** Entries shown follows **

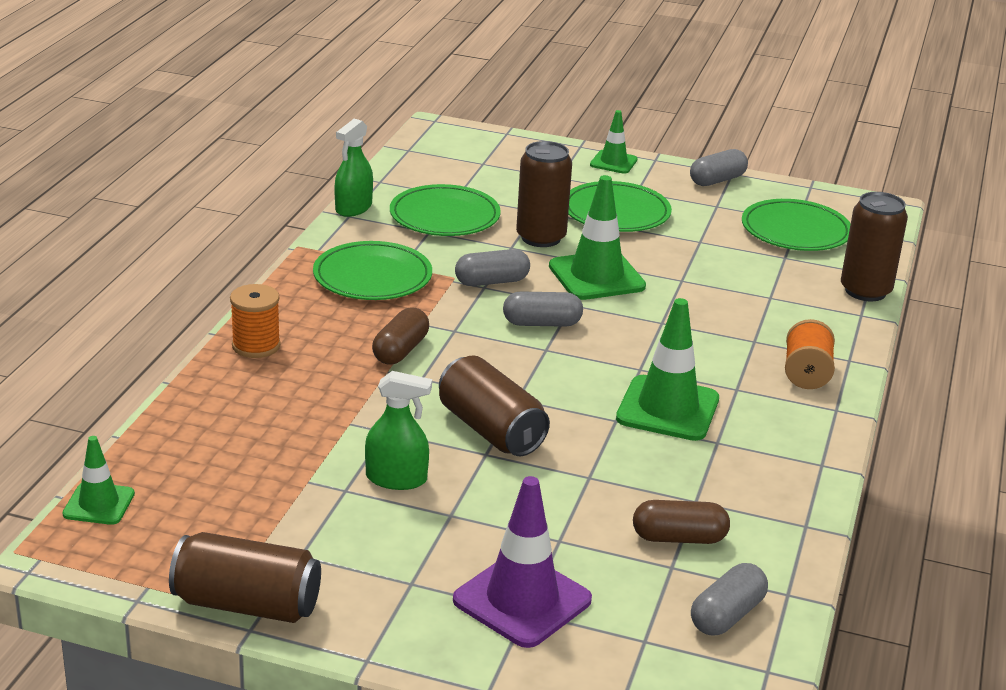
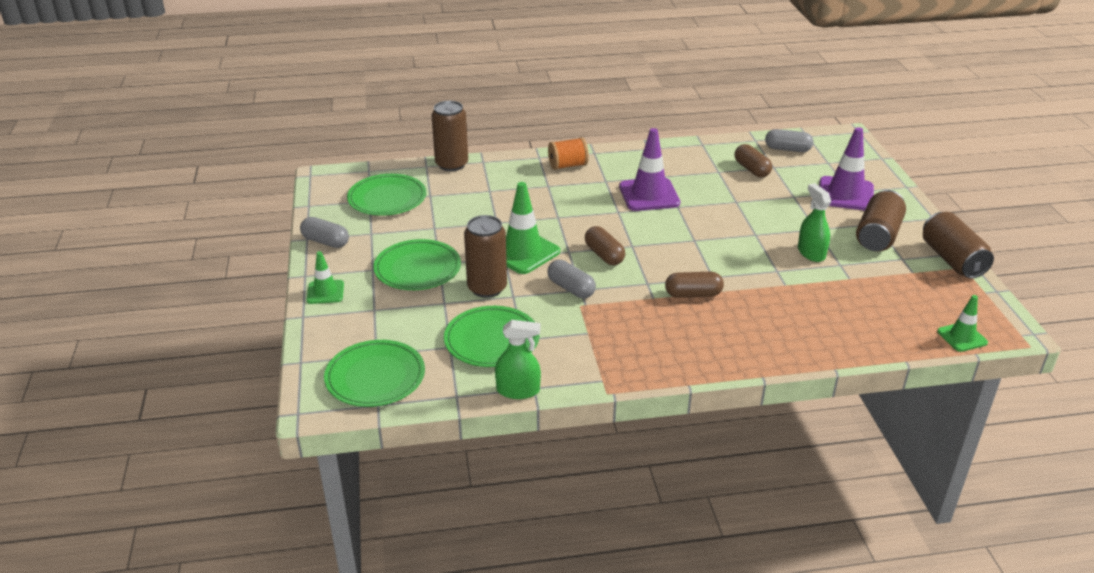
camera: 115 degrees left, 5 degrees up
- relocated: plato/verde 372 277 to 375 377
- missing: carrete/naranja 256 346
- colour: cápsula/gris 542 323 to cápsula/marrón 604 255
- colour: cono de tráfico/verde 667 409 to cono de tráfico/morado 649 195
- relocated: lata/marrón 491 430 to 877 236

** End of Entries shown **

**Exercise instructions:** Reproduce every record above exactly, omitting the pictures.

**Solution:**
camera: 115 degrees left, 5 degrees up
- relocated: plato/verde 372 277 to 375 377
- missing: carrete/naranja 256 346
- colour: cápsula/gris 542 323 to cápsula/marrón 604 255
- colour: cono de tráfico/verde 667 409 to cono de tráfico/morado 649 195
- relocated: lata/marrón 491 430 to 877 236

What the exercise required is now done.